::: TASK INPUT
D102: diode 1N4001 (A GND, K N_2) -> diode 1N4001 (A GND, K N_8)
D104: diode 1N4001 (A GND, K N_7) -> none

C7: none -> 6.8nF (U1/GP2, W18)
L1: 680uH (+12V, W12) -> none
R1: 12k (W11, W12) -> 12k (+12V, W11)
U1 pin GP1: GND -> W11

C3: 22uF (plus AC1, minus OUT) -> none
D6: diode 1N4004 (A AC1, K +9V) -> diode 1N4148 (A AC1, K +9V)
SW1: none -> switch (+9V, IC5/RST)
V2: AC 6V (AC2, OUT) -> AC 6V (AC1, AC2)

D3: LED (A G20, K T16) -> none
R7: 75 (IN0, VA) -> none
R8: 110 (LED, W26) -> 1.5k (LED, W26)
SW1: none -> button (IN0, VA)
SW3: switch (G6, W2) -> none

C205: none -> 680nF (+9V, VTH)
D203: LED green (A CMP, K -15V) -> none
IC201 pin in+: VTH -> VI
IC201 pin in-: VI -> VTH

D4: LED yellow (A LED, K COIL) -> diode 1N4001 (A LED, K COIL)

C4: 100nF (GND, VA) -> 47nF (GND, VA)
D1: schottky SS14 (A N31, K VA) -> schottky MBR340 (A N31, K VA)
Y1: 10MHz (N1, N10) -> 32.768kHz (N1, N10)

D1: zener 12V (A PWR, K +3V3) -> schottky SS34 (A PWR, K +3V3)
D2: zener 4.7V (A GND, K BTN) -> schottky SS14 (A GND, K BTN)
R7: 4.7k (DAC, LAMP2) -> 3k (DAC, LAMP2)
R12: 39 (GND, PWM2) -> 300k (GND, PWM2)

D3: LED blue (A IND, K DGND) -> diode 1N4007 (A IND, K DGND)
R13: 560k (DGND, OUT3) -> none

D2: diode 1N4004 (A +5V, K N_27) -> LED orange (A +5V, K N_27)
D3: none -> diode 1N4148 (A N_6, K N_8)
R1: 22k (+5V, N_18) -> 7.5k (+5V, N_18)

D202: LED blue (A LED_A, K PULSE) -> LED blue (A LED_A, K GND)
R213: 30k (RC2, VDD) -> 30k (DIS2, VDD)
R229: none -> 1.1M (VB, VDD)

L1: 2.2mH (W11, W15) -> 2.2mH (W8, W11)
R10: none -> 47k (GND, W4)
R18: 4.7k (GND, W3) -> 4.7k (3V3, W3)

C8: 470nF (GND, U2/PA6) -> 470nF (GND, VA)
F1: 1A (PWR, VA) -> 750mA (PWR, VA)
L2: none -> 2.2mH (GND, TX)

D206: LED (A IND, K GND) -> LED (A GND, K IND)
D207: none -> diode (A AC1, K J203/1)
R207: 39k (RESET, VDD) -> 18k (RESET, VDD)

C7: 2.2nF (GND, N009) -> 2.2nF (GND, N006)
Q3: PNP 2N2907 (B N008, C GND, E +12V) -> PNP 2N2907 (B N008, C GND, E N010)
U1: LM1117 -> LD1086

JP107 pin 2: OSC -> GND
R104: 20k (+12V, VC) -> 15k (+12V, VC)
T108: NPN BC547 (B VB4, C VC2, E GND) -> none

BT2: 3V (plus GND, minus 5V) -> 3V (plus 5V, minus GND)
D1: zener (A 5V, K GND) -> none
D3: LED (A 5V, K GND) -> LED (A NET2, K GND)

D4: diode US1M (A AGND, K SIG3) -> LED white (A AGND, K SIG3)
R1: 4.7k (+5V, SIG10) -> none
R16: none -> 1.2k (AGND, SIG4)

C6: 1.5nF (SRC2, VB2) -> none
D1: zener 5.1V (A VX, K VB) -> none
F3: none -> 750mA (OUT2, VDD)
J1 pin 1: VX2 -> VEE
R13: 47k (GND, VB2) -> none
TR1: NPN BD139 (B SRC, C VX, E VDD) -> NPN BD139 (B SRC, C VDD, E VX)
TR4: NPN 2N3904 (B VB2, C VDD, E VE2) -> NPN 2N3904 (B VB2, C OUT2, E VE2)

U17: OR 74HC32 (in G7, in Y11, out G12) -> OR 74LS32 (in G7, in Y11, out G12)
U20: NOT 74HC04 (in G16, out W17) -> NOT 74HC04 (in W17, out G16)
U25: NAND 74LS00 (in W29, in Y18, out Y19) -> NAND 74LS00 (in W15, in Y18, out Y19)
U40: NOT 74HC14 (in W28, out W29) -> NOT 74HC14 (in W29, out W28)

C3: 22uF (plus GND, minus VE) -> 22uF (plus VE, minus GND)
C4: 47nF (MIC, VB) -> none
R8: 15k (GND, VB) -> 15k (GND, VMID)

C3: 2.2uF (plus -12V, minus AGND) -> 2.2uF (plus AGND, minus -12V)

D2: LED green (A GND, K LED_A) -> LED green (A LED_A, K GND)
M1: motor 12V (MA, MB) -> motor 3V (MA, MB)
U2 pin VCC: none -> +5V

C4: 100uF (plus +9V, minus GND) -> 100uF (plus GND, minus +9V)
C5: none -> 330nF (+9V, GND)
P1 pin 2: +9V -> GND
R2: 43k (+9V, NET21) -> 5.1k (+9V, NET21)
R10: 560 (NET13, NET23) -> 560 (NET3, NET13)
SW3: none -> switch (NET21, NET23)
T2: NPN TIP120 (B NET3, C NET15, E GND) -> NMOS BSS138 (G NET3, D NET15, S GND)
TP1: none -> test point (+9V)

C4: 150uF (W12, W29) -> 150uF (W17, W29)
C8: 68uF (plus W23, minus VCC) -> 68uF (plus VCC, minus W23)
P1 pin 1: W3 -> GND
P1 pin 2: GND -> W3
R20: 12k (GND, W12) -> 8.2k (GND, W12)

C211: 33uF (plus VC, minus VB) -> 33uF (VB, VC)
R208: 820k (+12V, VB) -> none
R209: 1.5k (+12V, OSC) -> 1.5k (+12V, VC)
::::::
# WORK TO COMPLETE
Look back at the data above. Transcribe exactly the lines starting at the line that contains "T108: NPN BC547 (B VB4, C VC2, E GND) -> none" and ending at the line that contains "R208: 820k (+12V, VB) -> none".

# FINISHED TASK
T108: NPN BC547 (B VB4, C VC2, E GND) -> none

BT2: 3V (plus GND, minus 5V) -> 3V (plus 5V, minus GND)
D1: zener (A 5V, K GND) -> none
D3: LED (A 5V, K GND) -> LED (A NET2, K GND)

D4: diode US1M (A AGND, K SIG3) -> LED white (A AGND, K SIG3)
R1: 4.7k (+5V, SIG10) -> none
R16: none -> 1.2k (AGND, SIG4)

C6: 1.5nF (SRC2, VB2) -> none
D1: zener 5.1V (A VX, K VB) -> none
F3: none -> 750mA (OUT2, VDD)
J1 pin 1: VX2 -> VEE
R13: 47k (GND, VB2) -> none
TR1: NPN BD139 (B SRC, C VX, E VDD) -> NPN BD139 (B SRC, C VDD, E VX)
TR4: NPN 2N3904 (B VB2, C VDD, E VE2) -> NPN 2N3904 (B VB2, C OUT2, E VE2)

U17: OR 74HC32 (in G7, in Y11, out G12) -> OR 74LS32 (in G7, in Y11, out G12)
U20: NOT 74HC04 (in G16, out W17) -> NOT 74HC04 (in W17, out G16)
U25: NAND 74LS00 (in W29, in Y18, out Y19) -> NAND 74LS00 (in W15, in Y18, out Y19)
U40: NOT 74HC14 (in W28, out W29) -> NOT 74HC14 (in W29, out W28)

C3: 22uF (plus GND, minus VE) -> 22uF (plus VE, minus GND)
C4: 47nF (MIC, VB) -> none
R8: 15k (GND, VB) -> 15k (GND, VMID)

C3: 2.2uF (plus -12V, minus AGND) -> 2.2uF (plus AGND, minus -12V)

D2: LED green (A GND, K LED_A) -> LED green (A LED_A, K GND)
M1: motor 12V (MA, MB) -> motor 3V (MA, MB)
U2 pin VCC: none -> +5V

C4: 100uF (plus +9V, minus GND) -> 100uF (plus GND, minus +9V)
C5: none -> 330nF (+9V, GND)
P1 pin 2: +9V -> GND
R2: 43k (+9V, NET21) -> 5.1k (+9V, NET21)
R10: 560 (NET13, NET23) -> 560 (NET3, NET13)
SW3: none -> switch (NET21, NET23)
T2: NPN TIP120 (B NET3, C NET15, E GND) -> NMOS BSS138 (G NET3, D NET15, S GND)
TP1: none -> test point (+9V)

C4: 150uF (W12, W29) -> 150uF (W17, W29)
C8: 68uF (plus W23, minus VCC) -> 68uF (plus VCC, minus W23)
P1 pin 1: W3 -> GND
P1 pin 2: GND -> W3
R20: 12k (GND, W12) -> 8.2k (GND, W12)

C211: 33uF (plus VC, minus VB) -> 33uF (VB, VC)
R208: 820k (+12V, VB) -> none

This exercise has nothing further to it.